Data listing:

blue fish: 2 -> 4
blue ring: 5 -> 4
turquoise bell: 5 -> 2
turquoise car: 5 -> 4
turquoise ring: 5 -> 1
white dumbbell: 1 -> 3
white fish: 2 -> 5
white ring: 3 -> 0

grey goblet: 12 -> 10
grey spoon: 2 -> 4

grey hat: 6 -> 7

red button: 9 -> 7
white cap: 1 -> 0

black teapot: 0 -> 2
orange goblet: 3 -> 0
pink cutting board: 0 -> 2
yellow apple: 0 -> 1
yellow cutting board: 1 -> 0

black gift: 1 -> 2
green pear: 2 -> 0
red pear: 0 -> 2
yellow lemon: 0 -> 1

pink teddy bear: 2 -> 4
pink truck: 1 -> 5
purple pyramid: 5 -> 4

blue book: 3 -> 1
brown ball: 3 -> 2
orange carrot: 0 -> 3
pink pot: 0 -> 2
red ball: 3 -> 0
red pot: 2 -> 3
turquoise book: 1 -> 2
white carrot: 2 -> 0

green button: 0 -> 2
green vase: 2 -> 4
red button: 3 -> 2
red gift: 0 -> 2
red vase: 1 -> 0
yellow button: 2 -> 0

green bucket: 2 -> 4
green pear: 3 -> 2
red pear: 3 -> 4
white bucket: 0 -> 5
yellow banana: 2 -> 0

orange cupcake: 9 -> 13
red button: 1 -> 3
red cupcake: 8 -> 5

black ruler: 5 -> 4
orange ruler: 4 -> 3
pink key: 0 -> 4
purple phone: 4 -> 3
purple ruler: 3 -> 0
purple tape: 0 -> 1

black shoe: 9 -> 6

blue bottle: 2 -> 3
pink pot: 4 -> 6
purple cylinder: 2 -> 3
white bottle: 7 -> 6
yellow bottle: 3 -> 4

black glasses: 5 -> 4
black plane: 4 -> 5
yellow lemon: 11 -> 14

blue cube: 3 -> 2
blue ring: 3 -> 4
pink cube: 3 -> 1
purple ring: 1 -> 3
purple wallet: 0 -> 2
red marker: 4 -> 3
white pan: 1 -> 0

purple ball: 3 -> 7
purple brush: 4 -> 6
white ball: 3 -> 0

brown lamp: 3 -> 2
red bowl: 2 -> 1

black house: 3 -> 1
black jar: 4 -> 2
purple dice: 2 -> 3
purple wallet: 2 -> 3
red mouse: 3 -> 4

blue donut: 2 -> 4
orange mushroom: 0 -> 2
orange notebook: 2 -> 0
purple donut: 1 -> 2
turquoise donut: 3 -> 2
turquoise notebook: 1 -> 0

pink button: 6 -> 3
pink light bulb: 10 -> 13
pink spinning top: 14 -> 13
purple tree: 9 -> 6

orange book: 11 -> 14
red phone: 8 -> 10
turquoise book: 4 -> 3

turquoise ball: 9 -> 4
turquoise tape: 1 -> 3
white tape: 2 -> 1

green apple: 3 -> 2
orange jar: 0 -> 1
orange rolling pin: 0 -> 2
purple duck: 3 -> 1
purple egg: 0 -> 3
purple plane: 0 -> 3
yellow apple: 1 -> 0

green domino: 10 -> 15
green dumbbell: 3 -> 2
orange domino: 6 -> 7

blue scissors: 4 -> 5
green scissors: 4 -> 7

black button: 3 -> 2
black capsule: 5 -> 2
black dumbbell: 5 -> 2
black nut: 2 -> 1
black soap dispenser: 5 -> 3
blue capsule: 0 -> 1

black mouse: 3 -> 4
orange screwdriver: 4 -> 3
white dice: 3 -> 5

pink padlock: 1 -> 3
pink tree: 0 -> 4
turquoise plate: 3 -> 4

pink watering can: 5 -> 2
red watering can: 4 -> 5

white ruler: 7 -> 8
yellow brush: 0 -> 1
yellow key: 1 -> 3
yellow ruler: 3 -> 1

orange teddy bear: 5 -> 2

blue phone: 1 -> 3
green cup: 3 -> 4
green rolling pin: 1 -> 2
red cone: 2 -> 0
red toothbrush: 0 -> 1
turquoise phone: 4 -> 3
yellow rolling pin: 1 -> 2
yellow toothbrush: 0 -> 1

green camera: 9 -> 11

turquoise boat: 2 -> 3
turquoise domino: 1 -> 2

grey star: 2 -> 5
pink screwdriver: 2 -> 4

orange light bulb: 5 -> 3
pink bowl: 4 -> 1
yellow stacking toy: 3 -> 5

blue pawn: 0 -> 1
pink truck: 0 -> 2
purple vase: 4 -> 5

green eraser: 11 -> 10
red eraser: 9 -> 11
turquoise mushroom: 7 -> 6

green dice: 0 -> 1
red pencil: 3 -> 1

What you have to do:
Scan the material and collect every line that contains "watering".

Problem solution:
pink watering can: 5 -> 2
red watering can: 4 -> 5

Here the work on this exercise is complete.